> **REQUIRED ACTION**
For each record that follows, restate the text exactly and drop the pictures.

● ● ● ● ●

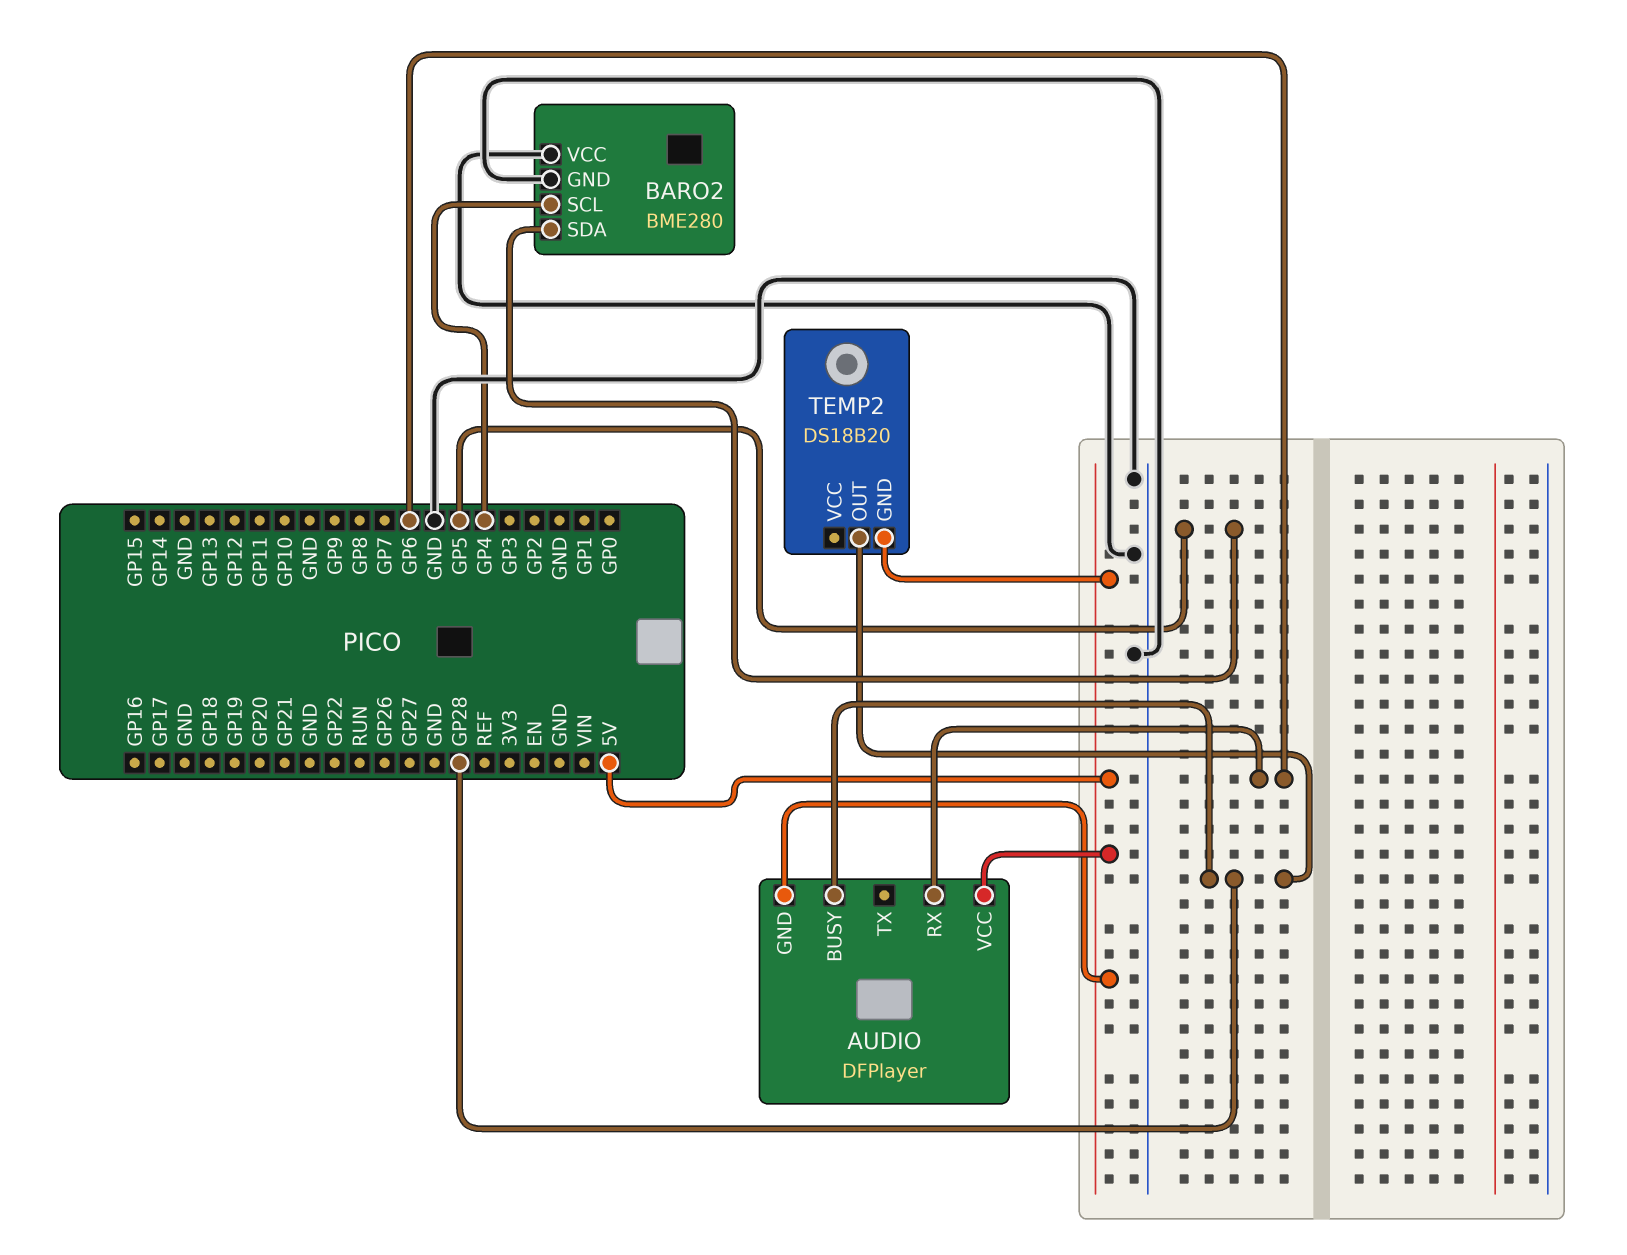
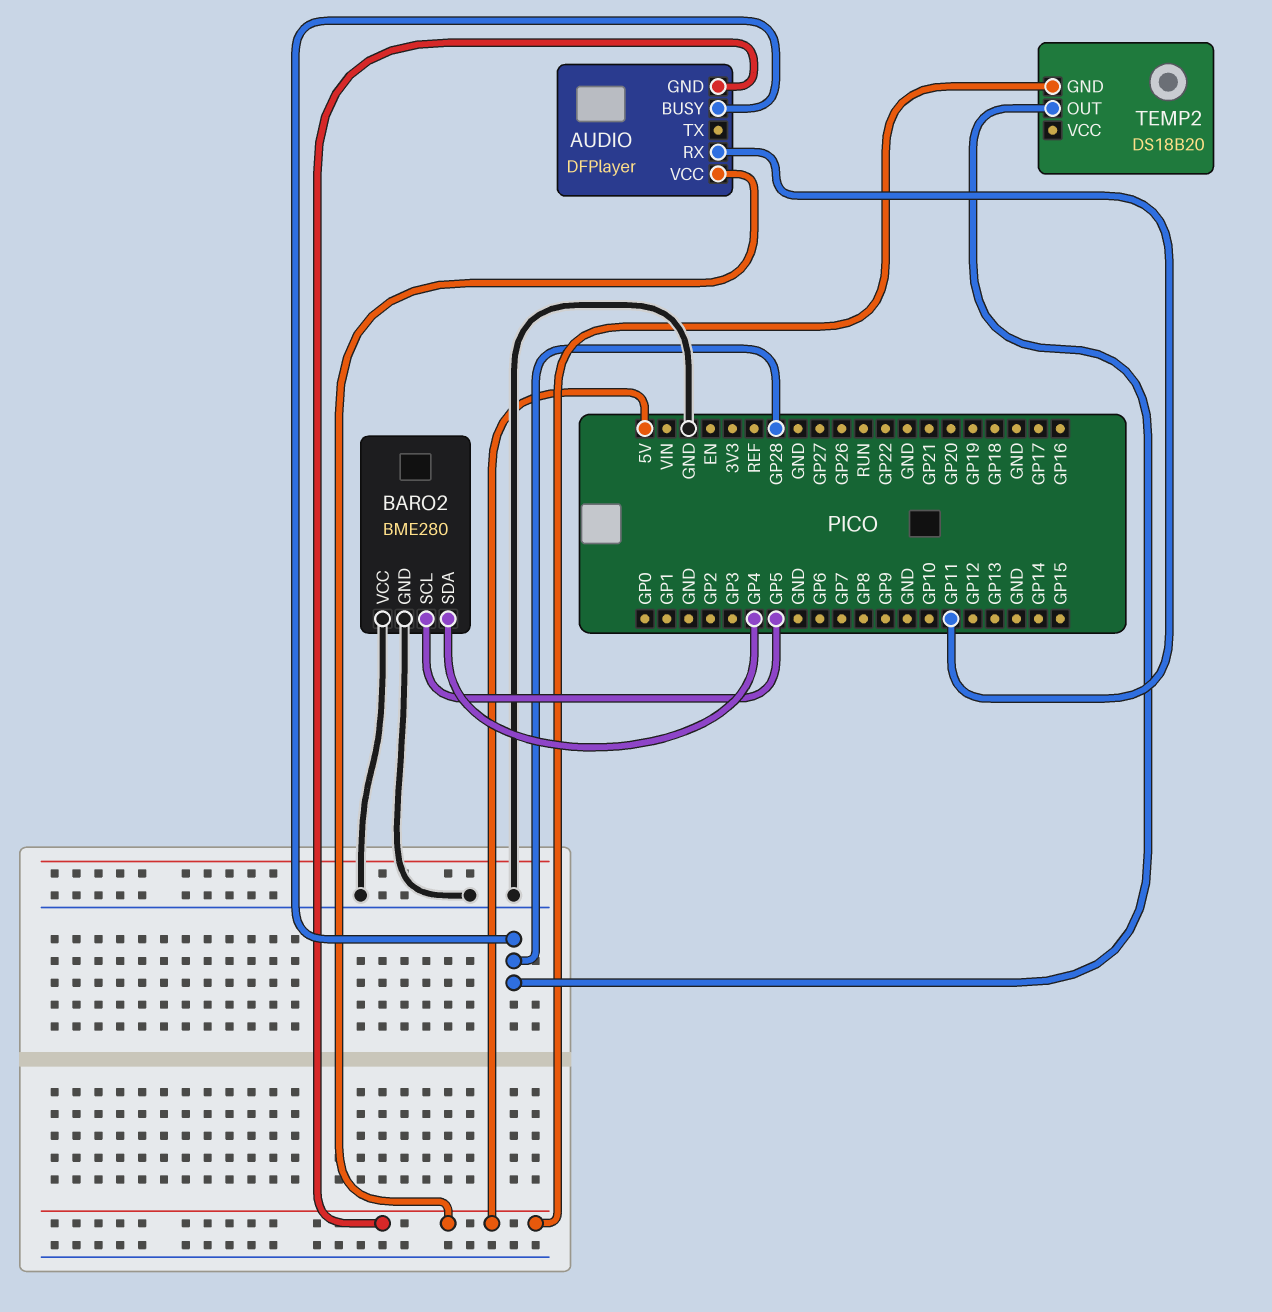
AUDIO pin RX: GP6 -> GP11
BARO2 pin SCL: GP4 -> GP5
BARO2 pin SDA: GP5 -> GP4

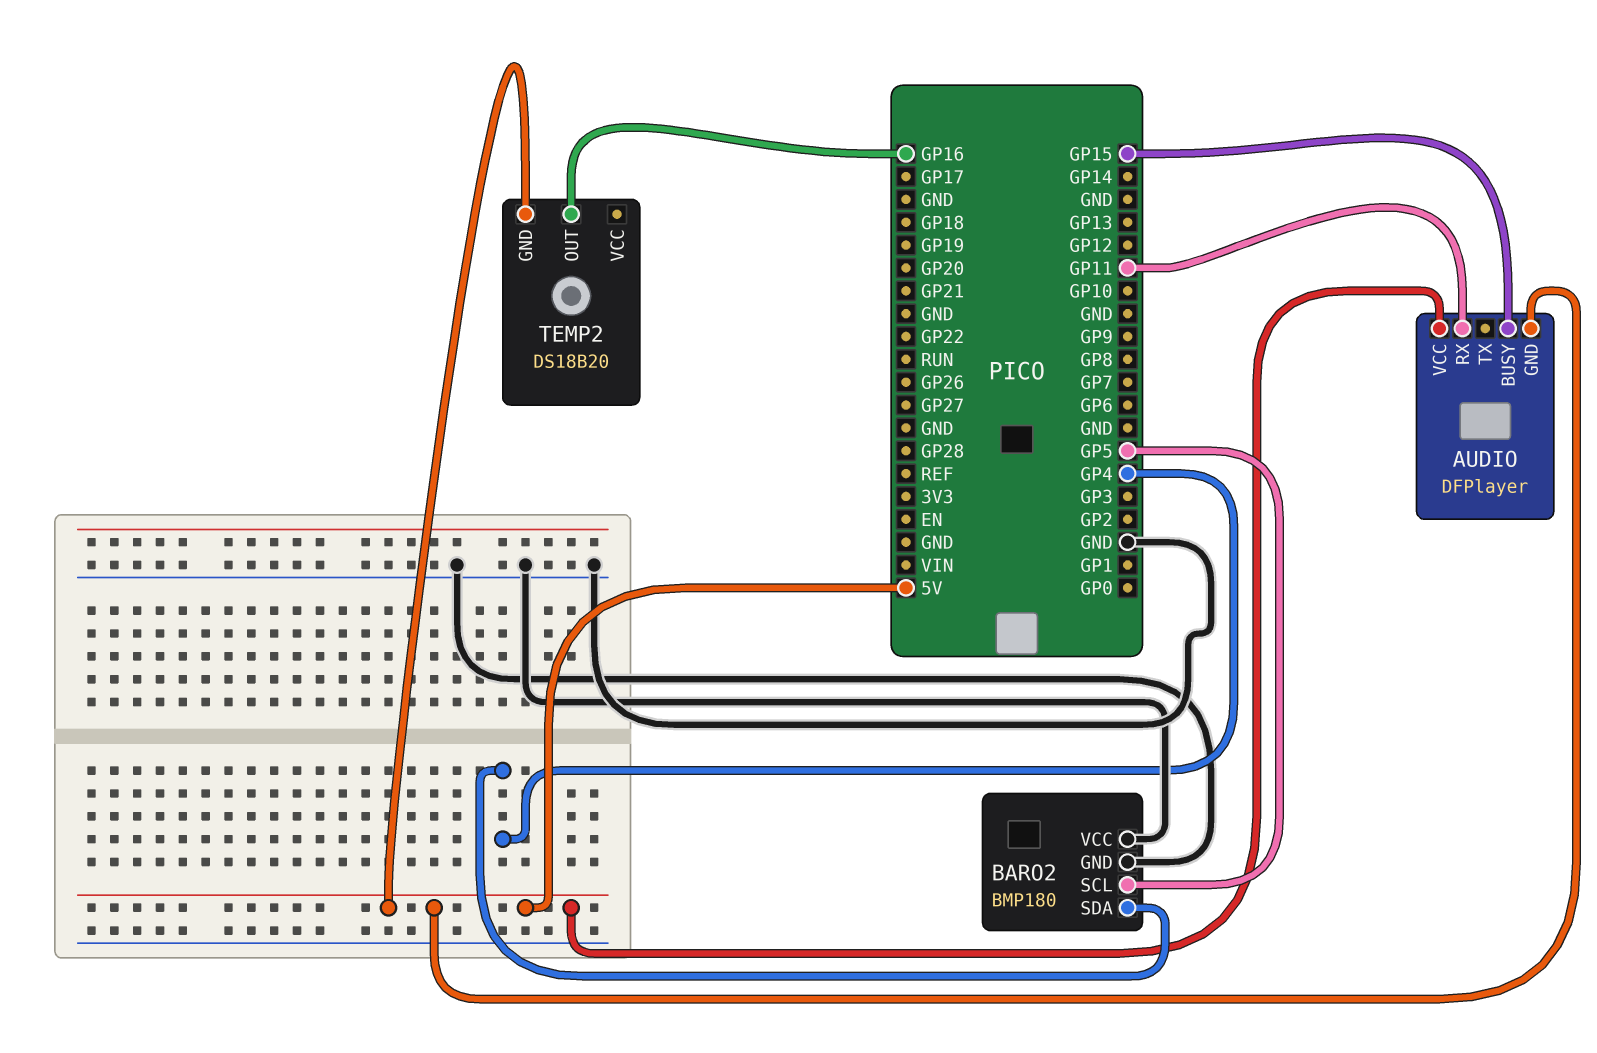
AUDIO pin BUSY: GP28 -> GP15
BARO2: BME280 -> BMP180
TEMP2 pin OUT: GP28 -> GP16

● ● ● ● ●

> **YOUR RESPONSE**
AUDIO pin RX: GP6 -> GP11
BARO2 pin SCL: GP4 -> GP5
BARO2 pin SDA: GP5 -> GP4

AUDIO pin BUSY: GP28 -> GP15
BARO2: BME280 -> BMP180
TEMP2 pin OUT: GP28 -> GP16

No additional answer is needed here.